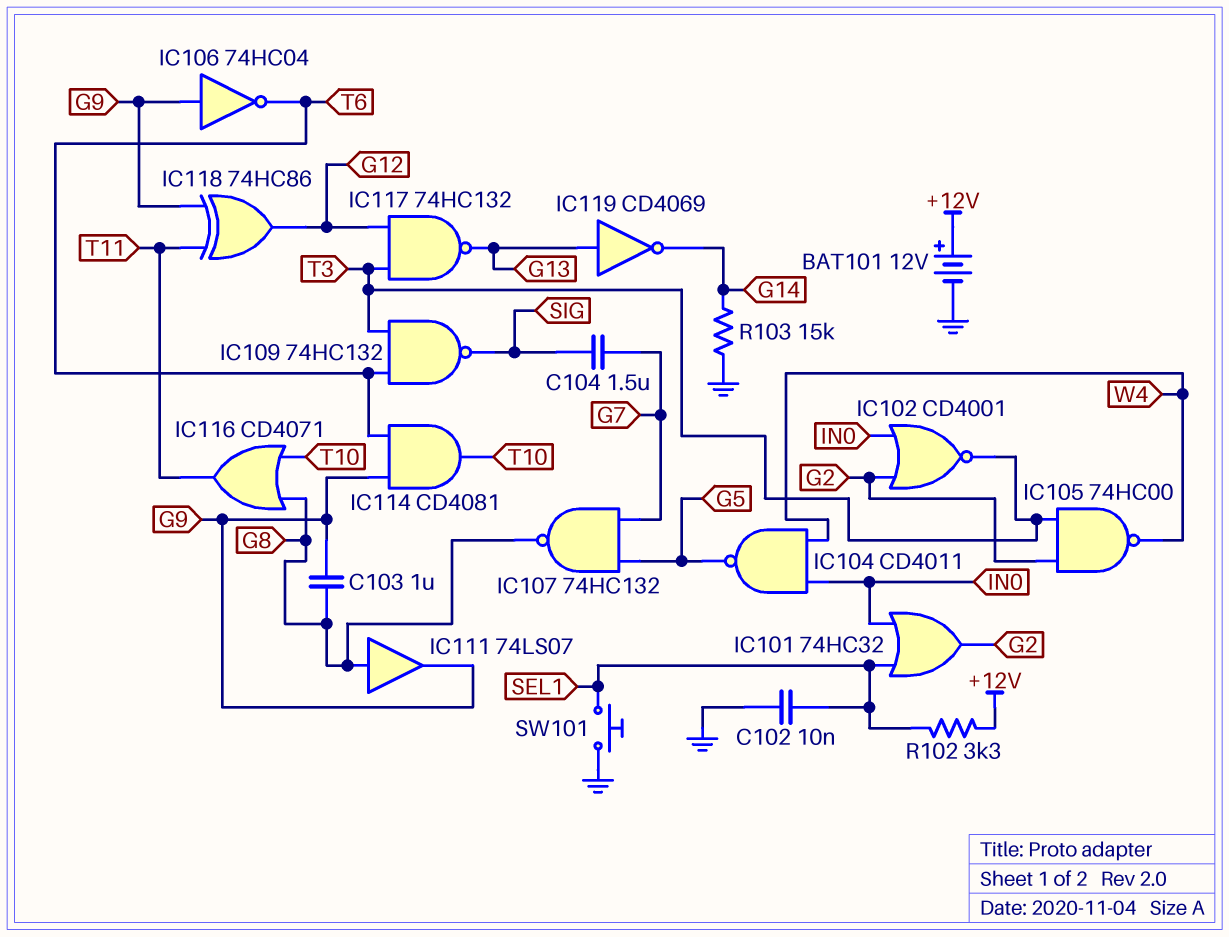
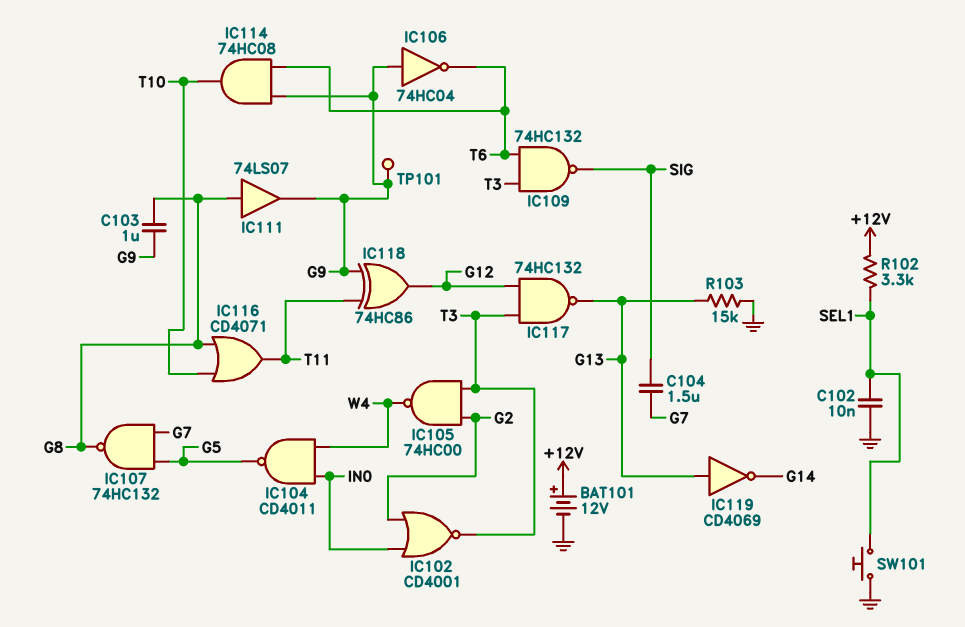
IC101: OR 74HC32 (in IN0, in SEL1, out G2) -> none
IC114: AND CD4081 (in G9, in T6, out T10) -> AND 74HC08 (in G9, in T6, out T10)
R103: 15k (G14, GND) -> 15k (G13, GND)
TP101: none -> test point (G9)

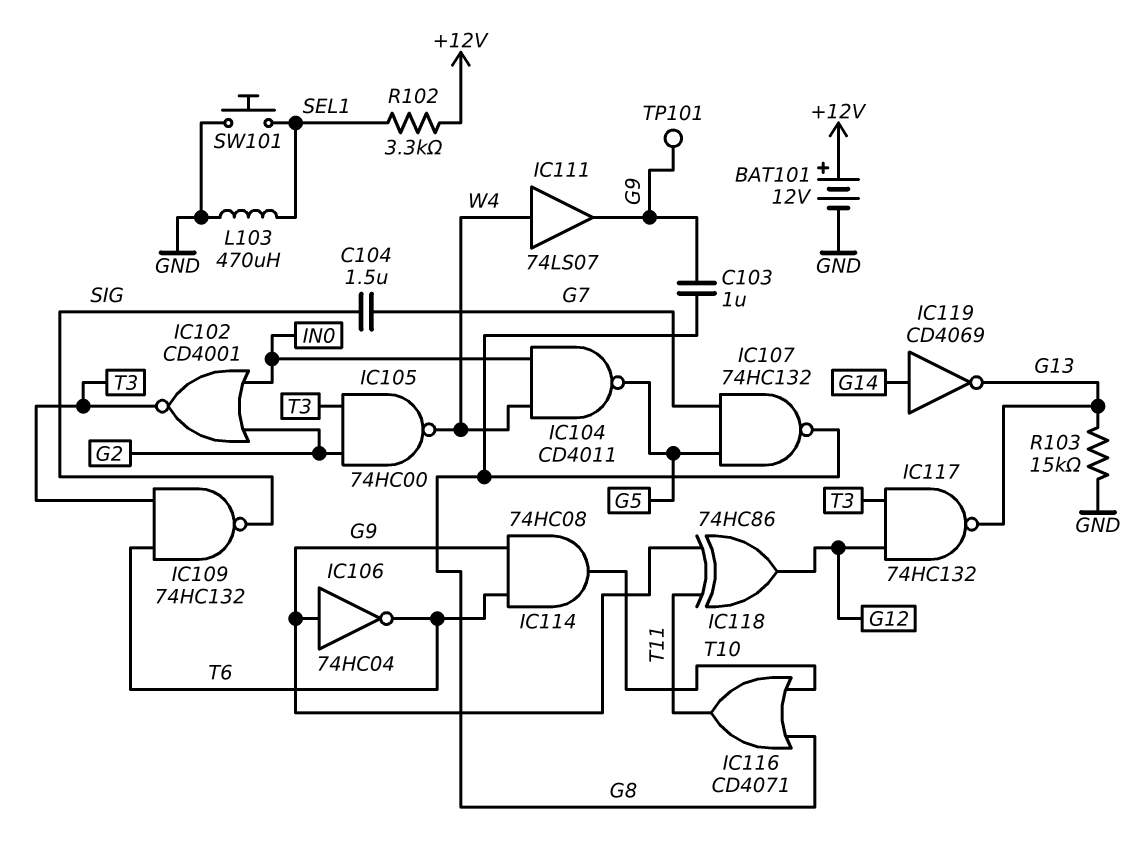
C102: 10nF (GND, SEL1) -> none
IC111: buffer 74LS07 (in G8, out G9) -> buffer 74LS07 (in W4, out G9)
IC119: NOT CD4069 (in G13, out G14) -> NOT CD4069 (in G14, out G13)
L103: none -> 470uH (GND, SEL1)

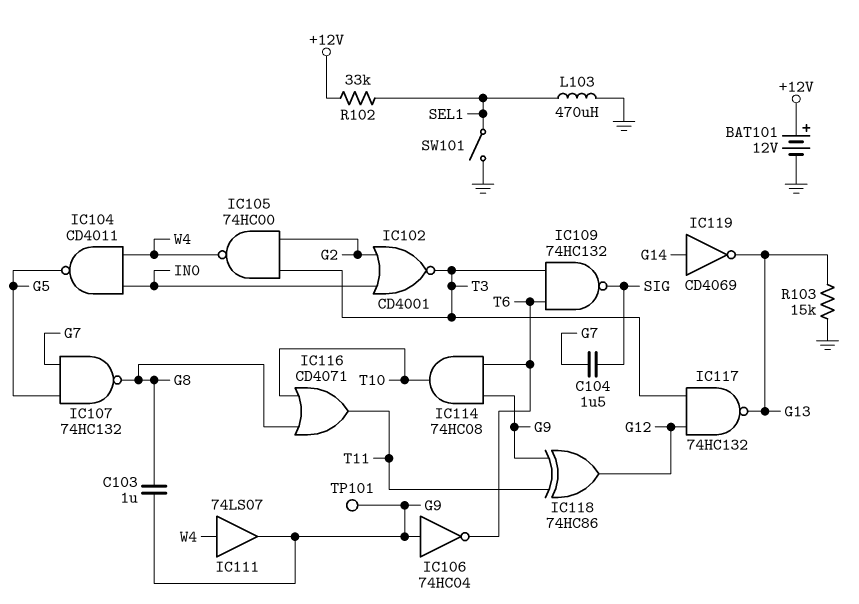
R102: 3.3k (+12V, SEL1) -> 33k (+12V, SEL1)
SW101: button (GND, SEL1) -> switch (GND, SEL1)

────────────────────

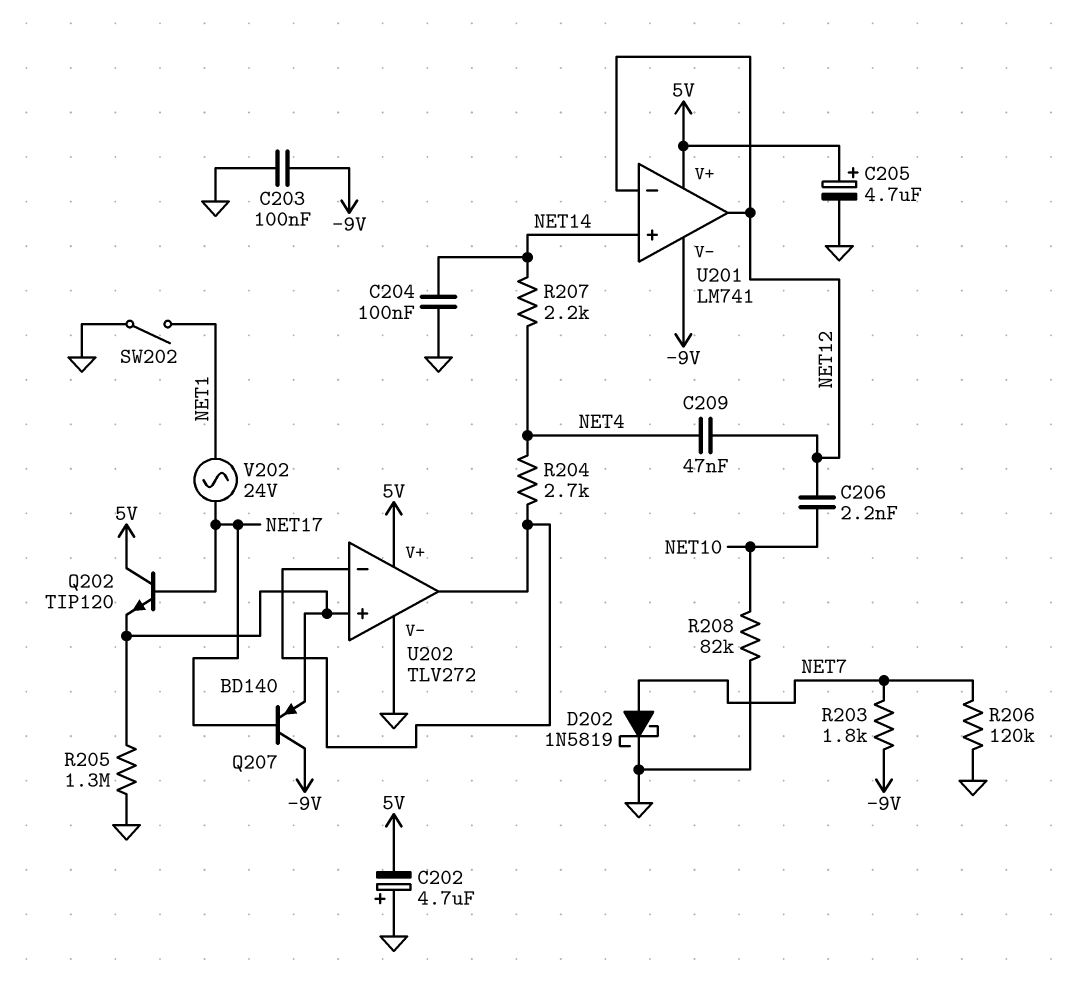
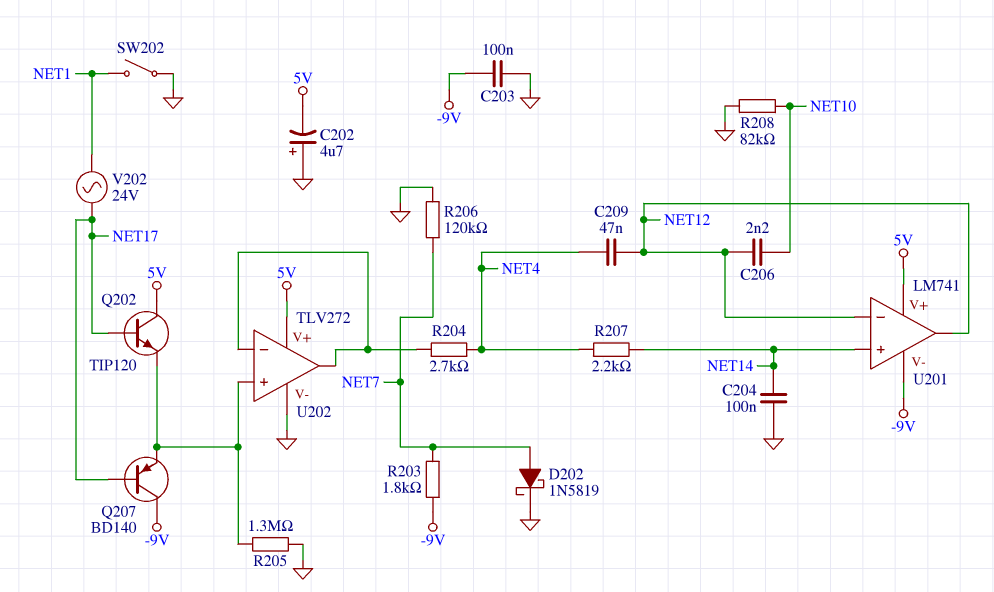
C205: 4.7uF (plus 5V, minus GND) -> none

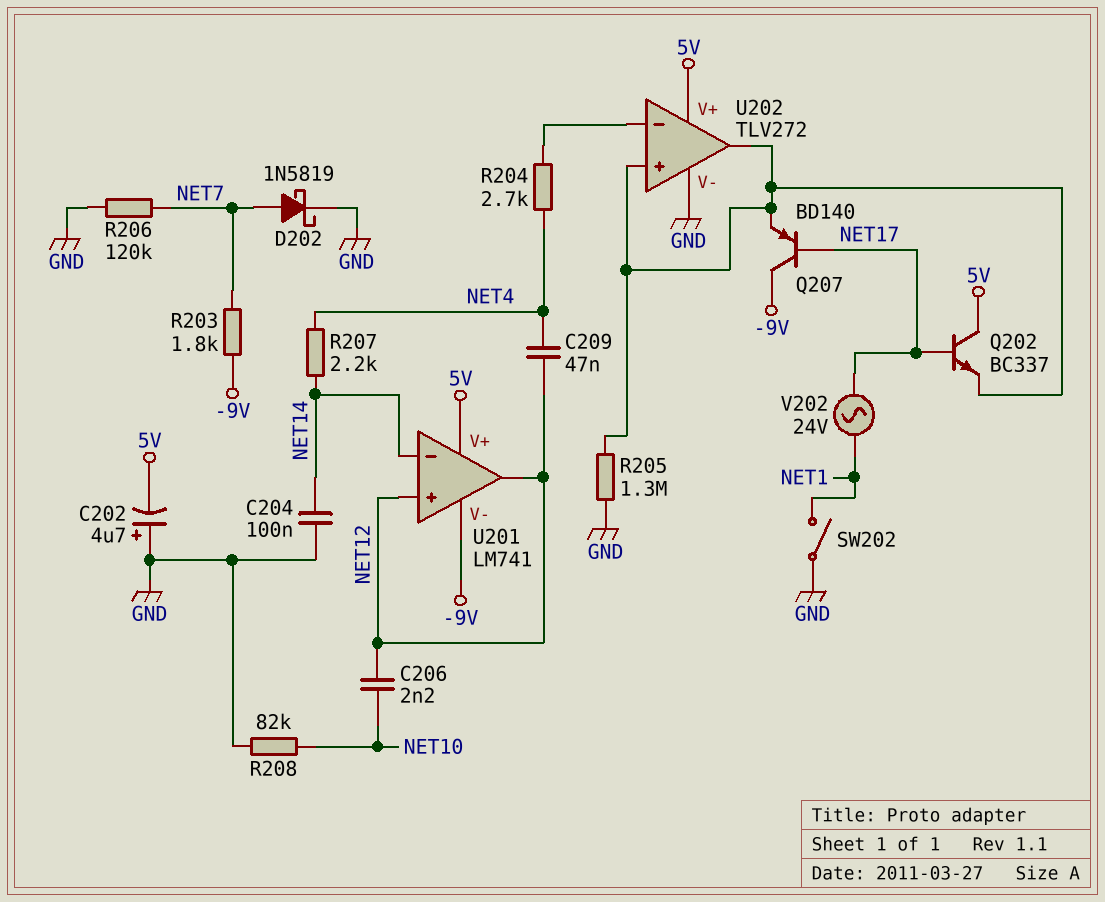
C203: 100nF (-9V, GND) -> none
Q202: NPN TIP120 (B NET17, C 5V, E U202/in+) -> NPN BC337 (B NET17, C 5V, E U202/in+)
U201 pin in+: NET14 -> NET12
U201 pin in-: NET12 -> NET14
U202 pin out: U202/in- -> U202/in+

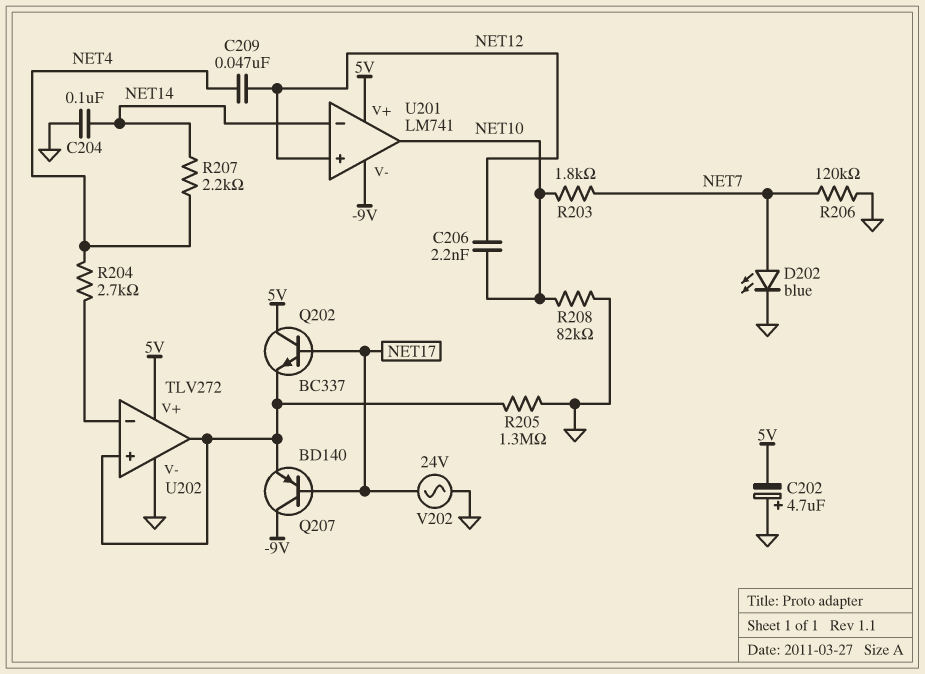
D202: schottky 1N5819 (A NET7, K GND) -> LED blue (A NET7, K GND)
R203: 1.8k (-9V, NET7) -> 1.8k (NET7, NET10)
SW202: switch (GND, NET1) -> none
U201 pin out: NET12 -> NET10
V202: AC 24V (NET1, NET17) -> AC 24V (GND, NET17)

────────────────────

[Your objective]
Could you return every line from the entries above in which the string "none" occurs?

[Exercise output]
IC101: OR 74HC32 (in IN0, in SEL1, out G2) -> none
TP101: none -> test point (G9)
C102: 10nF (GND, SEL1) -> none
L103: none -> 470uH (GND, SEL1)
C205: 4.7uF (plus 5V, minus GND) -> none
C203: 100nF (-9V, GND) -> none
SW202: switch (GND, NET1) -> none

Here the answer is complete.